Leave out the pictures and repeat exactly the lines from the one containing "IC1 pin PA10: SDA -> CS" through the end of the records.

***** SUPPLIED INFORMATION *****

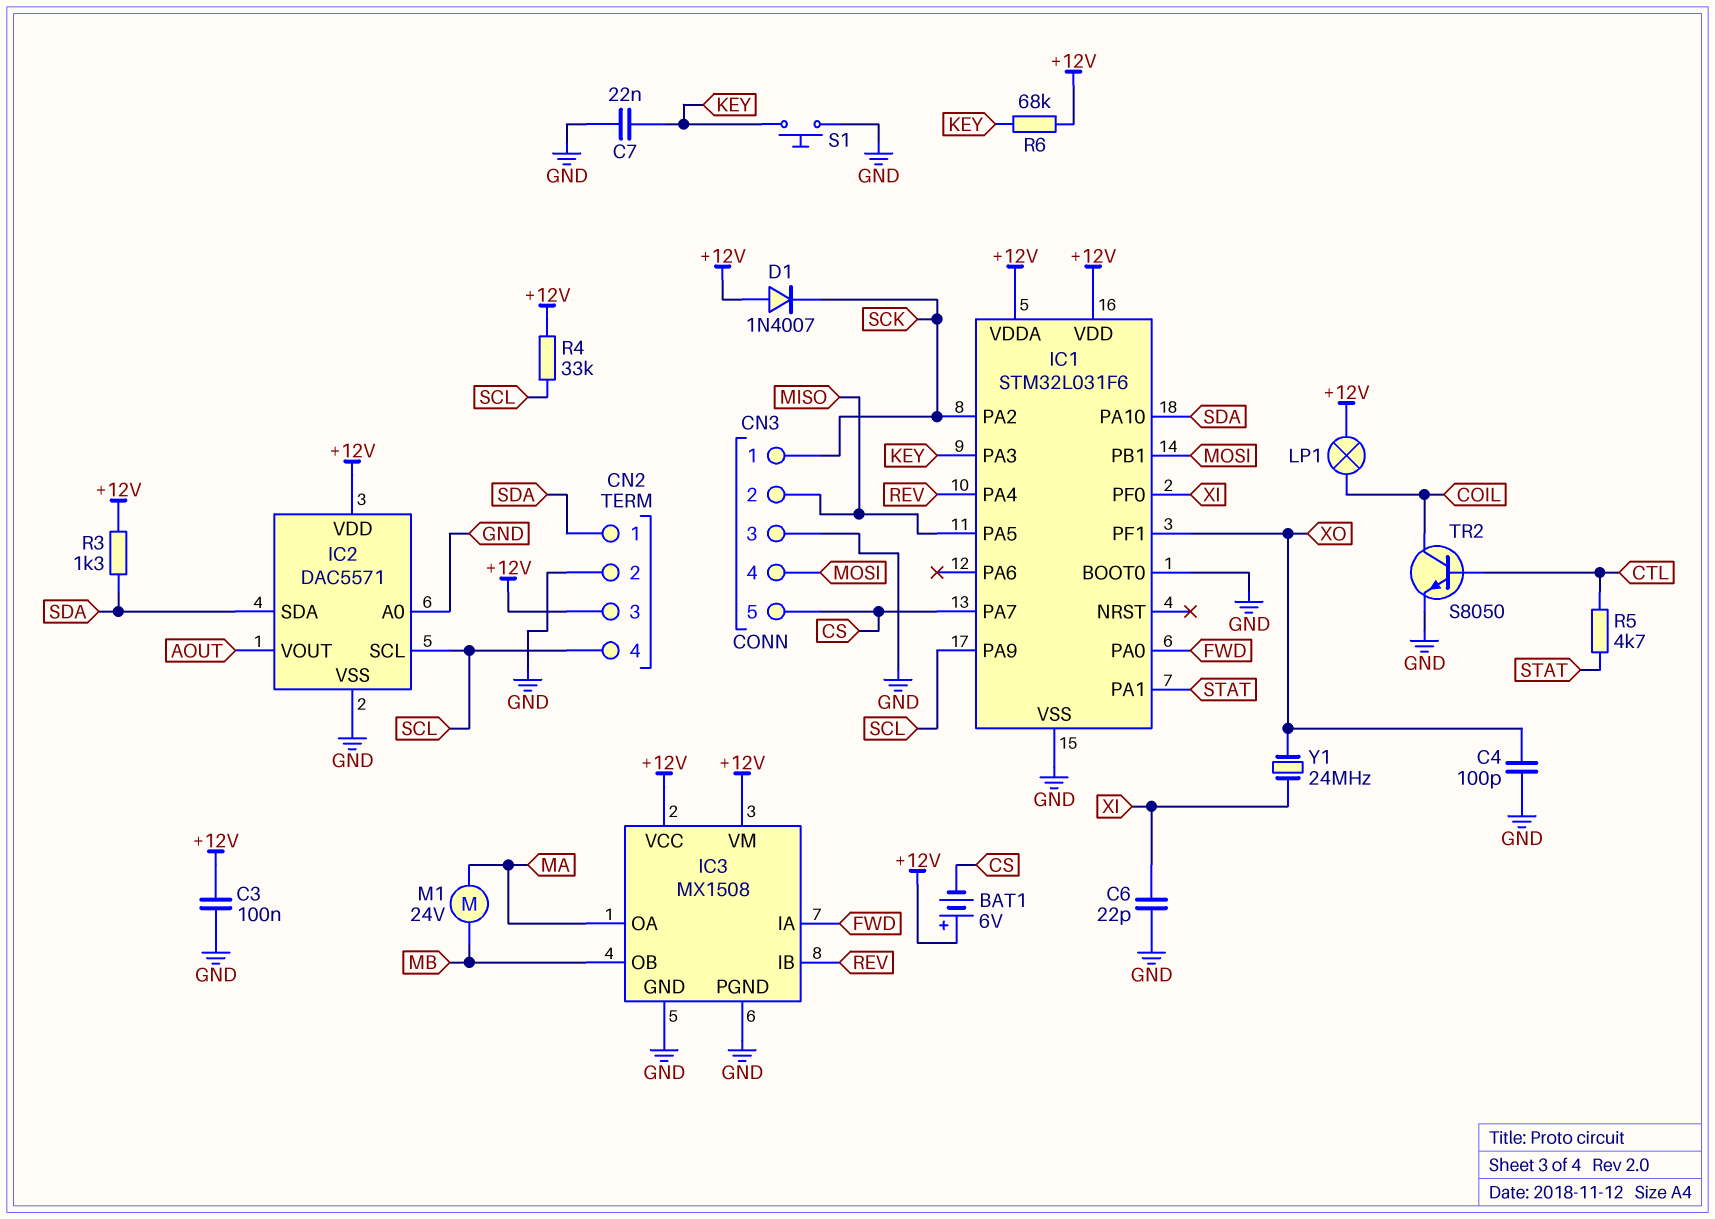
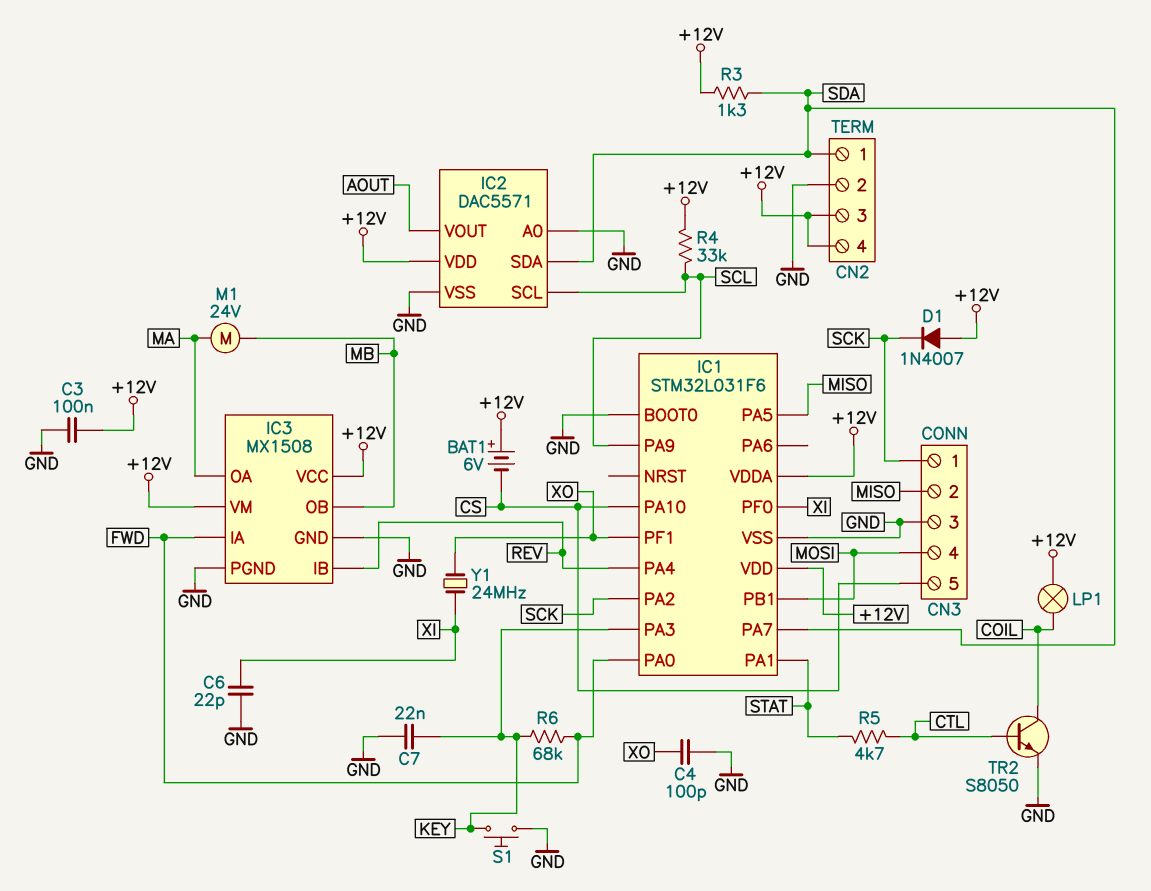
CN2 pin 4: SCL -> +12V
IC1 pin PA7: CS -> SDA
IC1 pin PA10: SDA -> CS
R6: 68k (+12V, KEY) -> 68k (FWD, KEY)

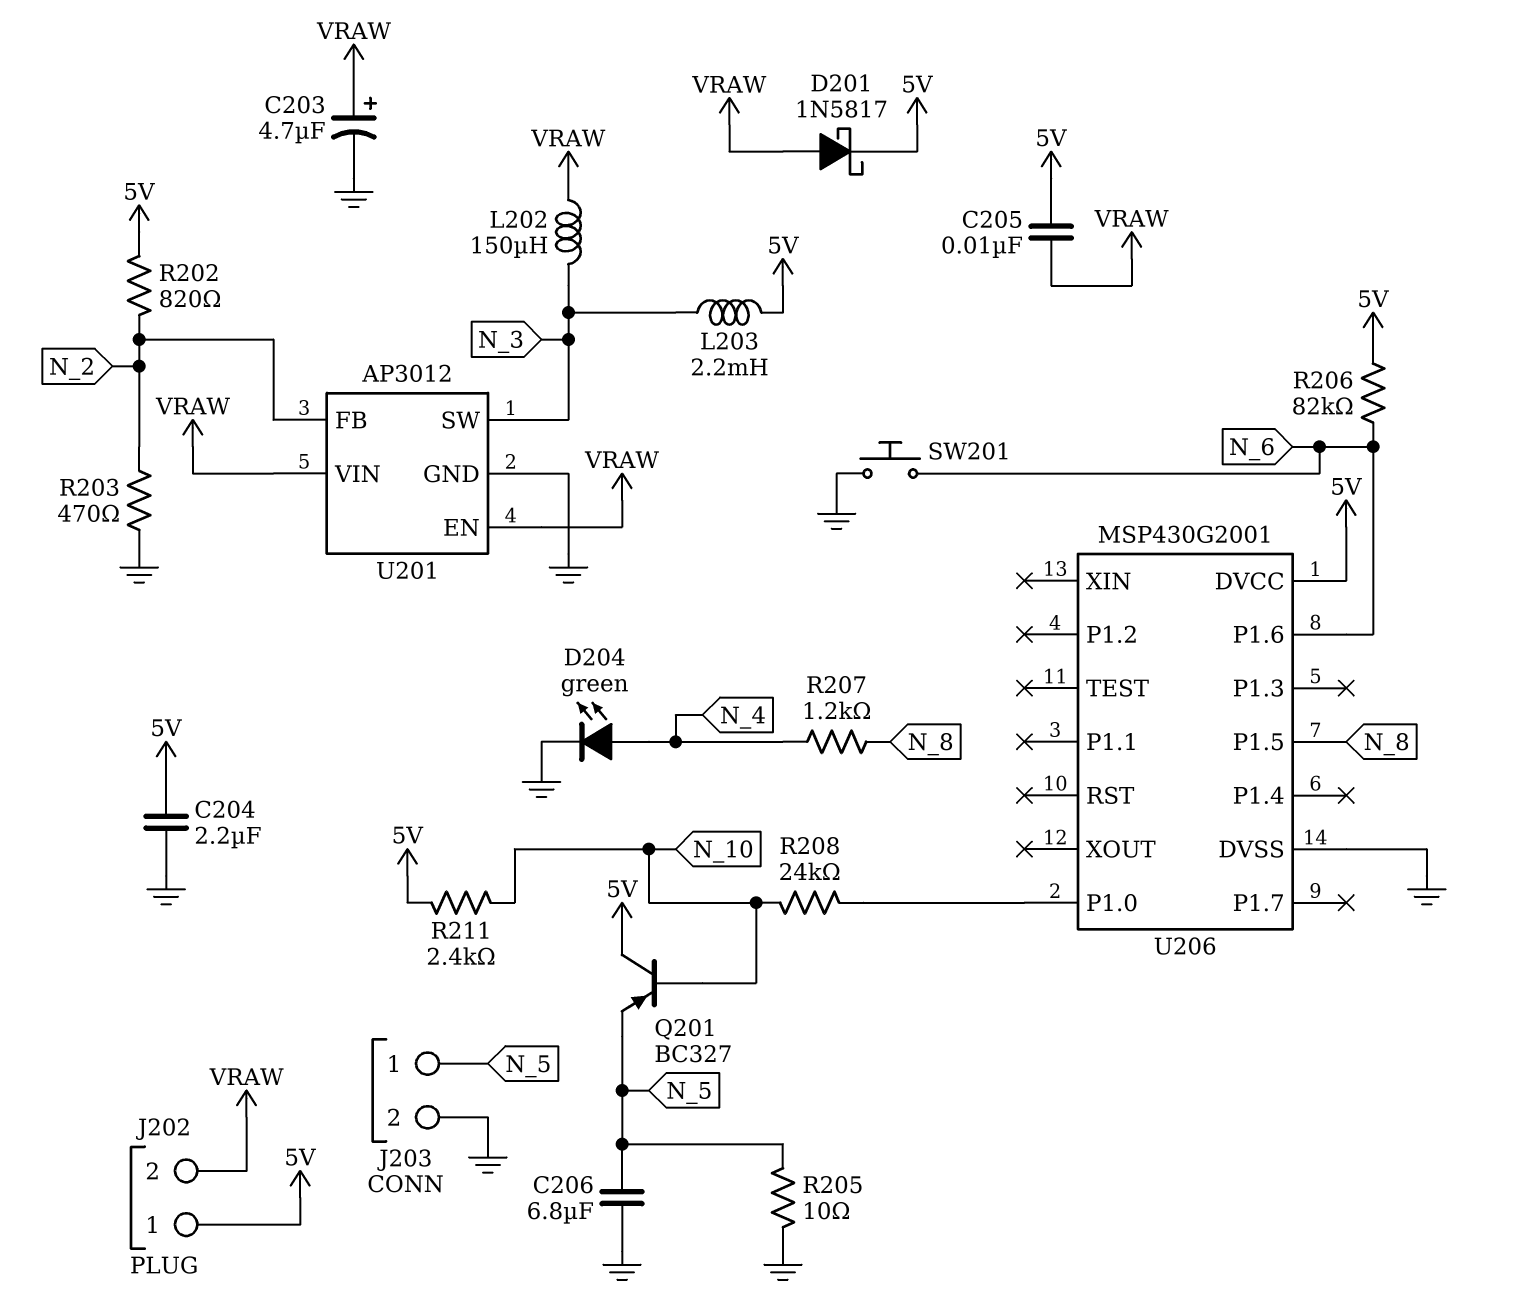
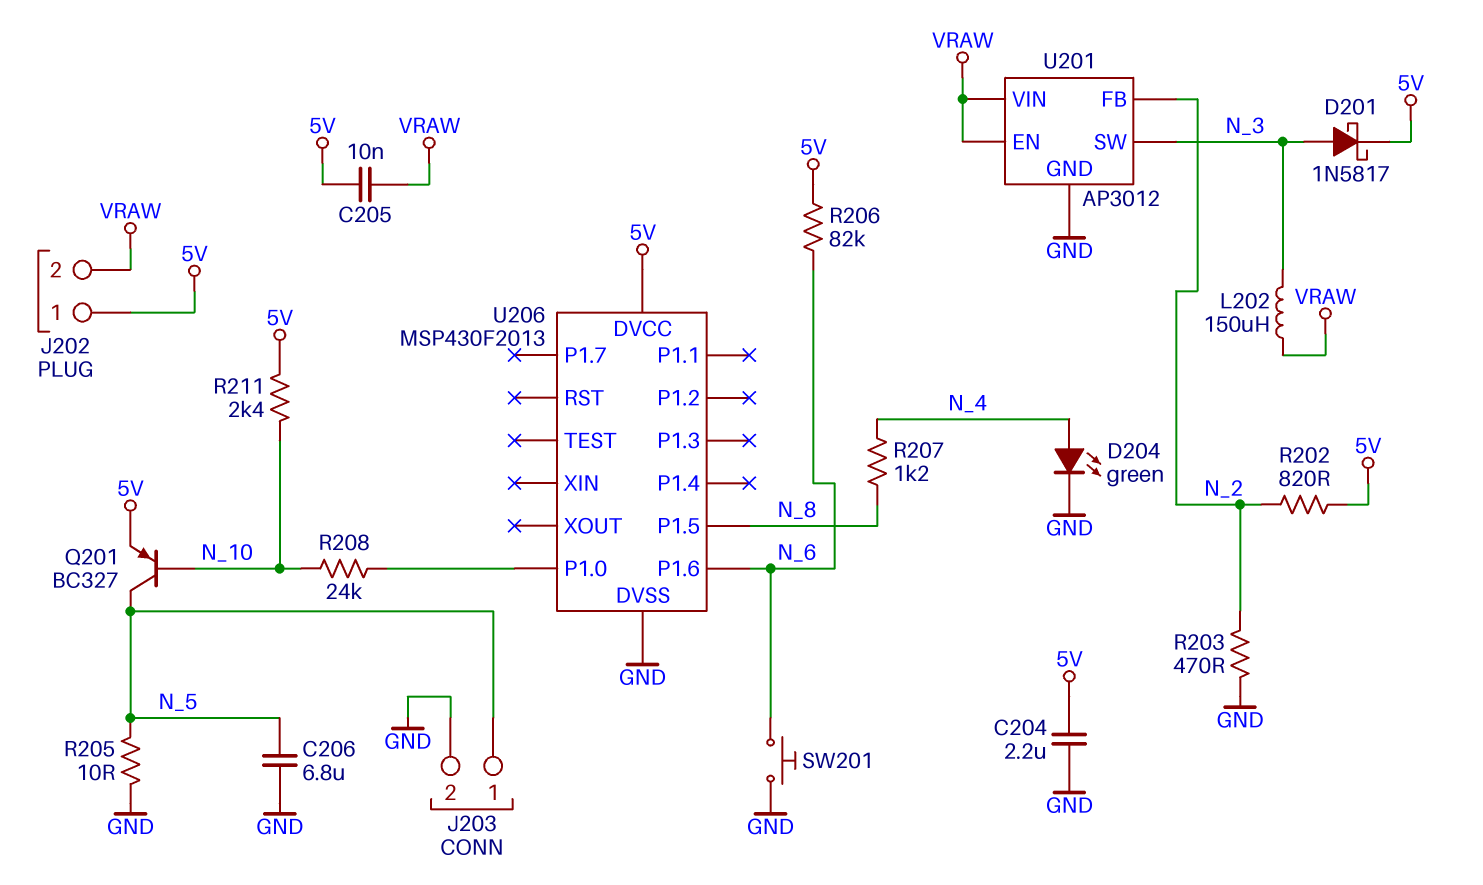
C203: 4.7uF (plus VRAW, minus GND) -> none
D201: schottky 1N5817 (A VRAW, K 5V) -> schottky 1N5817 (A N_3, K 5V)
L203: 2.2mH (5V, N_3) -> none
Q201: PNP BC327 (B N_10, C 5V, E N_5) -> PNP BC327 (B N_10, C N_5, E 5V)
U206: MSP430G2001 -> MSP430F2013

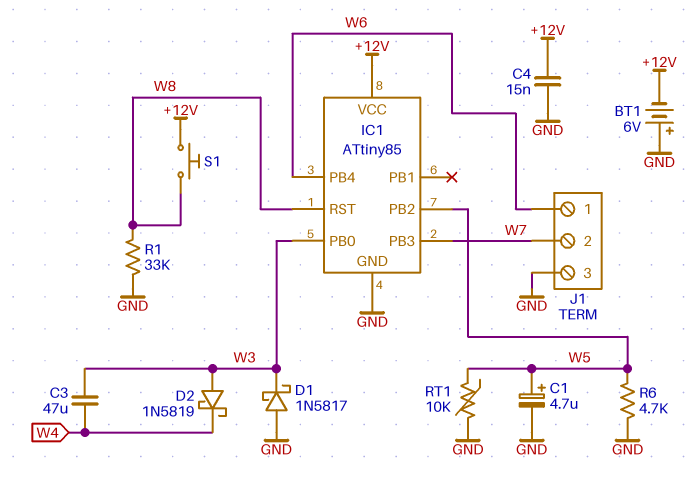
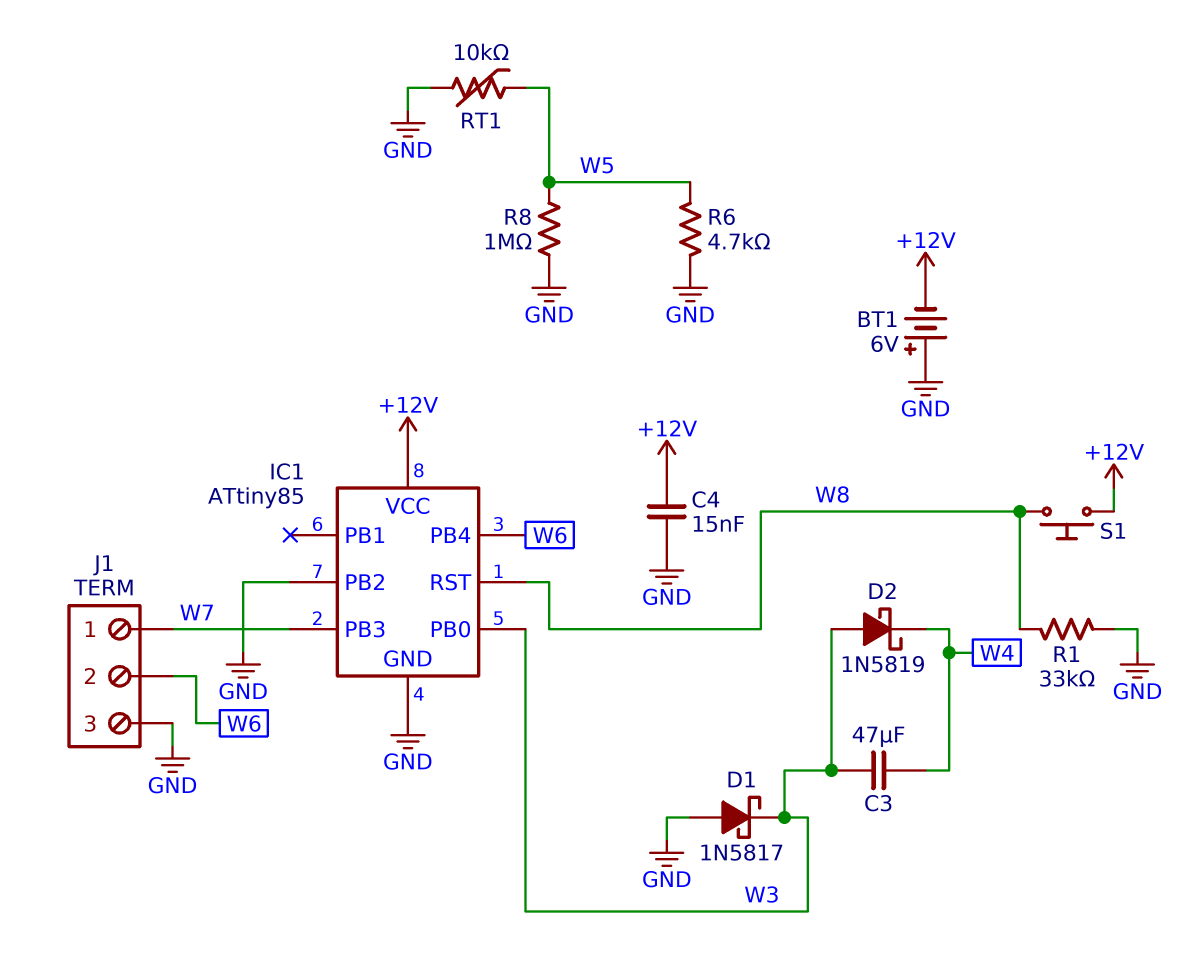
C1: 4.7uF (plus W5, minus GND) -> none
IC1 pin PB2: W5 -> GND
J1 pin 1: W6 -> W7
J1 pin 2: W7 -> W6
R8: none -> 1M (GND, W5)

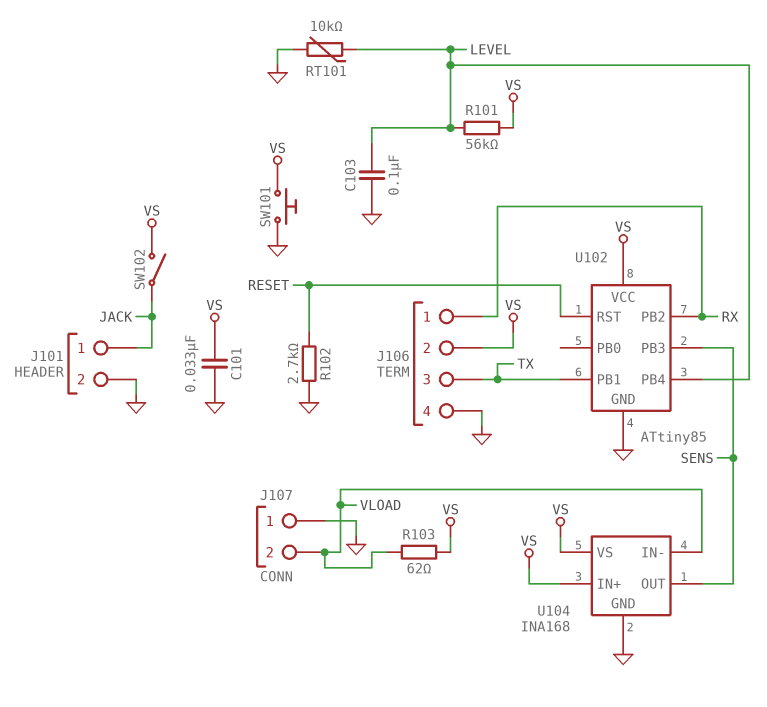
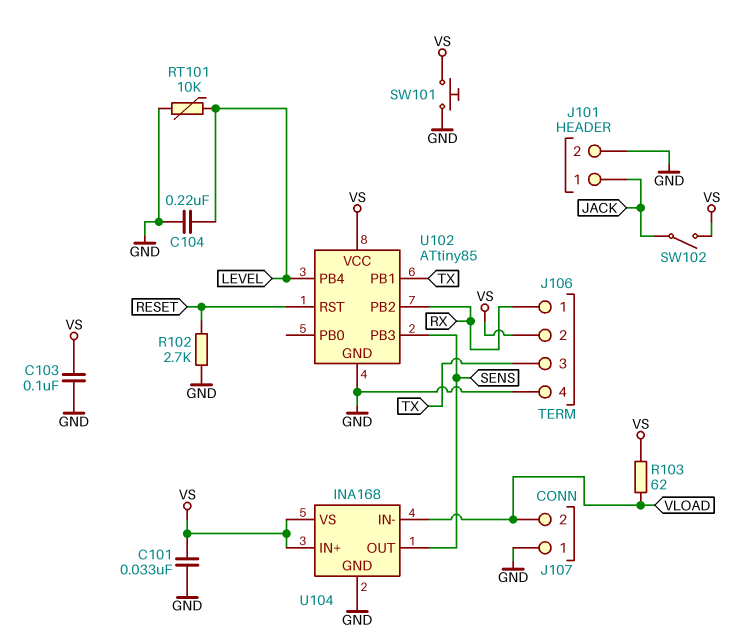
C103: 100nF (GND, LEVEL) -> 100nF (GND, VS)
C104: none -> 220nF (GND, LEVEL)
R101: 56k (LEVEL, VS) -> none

*****

• [ANSWER FOR THE TASK]
IC1 pin PA10: SDA -> CS
R6: 68k (+12V, KEY) -> 68k (FWD, KEY)

C203: 4.7uF (plus VRAW, minus GND) -> none
D201: schottky 1N5817 (A VRAW, K 5V) -> schottky 1N5817 (A N_3, K 5V)
L203: 2.2mH (5V, N_3) -> none
Q201: PNP BC327 (B N_10, C 5V, E N_5) -> PNP BC327 (B N_10, C N_5, E 5V)
U206: MSP430G2001 -> MSP430F2013

C1: 4.7uF (plus W5, minus GND) -> none
IC1 pin PB2: W5 -> GND
J1 pin 1: W6 -> W7
J1 pin 2: W7 -> W6
R8: none -> 1M (GND, W5)

C103: 100nF (GND, LEVEL) -> 100nF (GND, VS)
C104: none -> 220nF (GND, LEVEL)
R101: 56k (LEVEL, VS) -> none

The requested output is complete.